→ **YOUR GOAL**
Print the entries exactly; no image belongs in the copy.

→ **DATA SHOWN**
····················
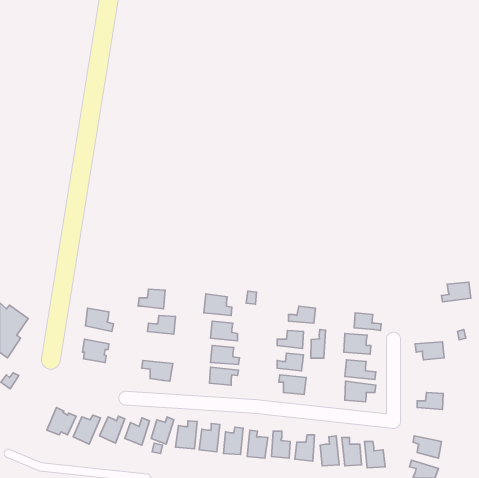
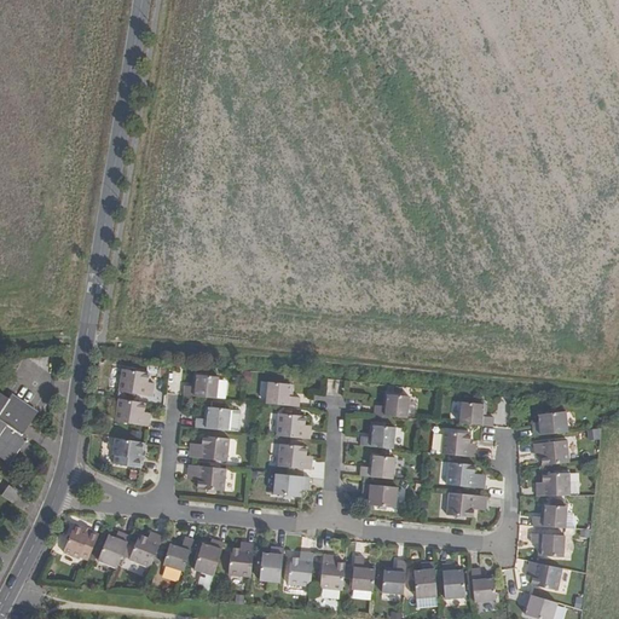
building: [442,282,471,302] -> [532,410,569,435]
building: none -> [114,369,150,395]
building: [311,329,326,358] -> none
building: none -> [184,435,224,459]
building: none -> [538,475,573,494]
building: none -> [536,533,569,556]

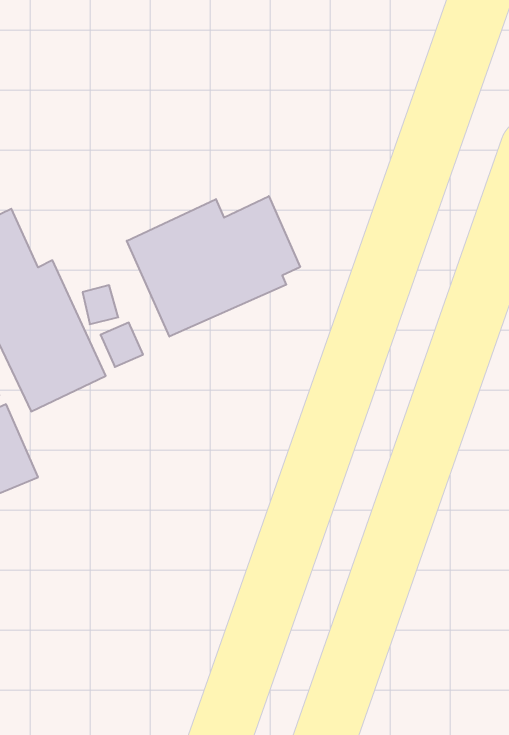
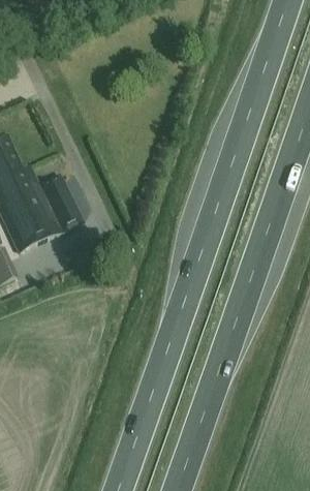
building: [127,196,300,337] -> none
····················
→ **RESULT OF THIS EXERCISE**
building: [442,282,471,302] -> [532,410,569,435]
building: none -> [114,369,150,395]
building: [311,329,326,358] -> none
building: none -> [184,435,224,459]
building: none -> [538,475,573,494]
building: none -> [536,533,569,556]

building: [127,196,300,337] -> none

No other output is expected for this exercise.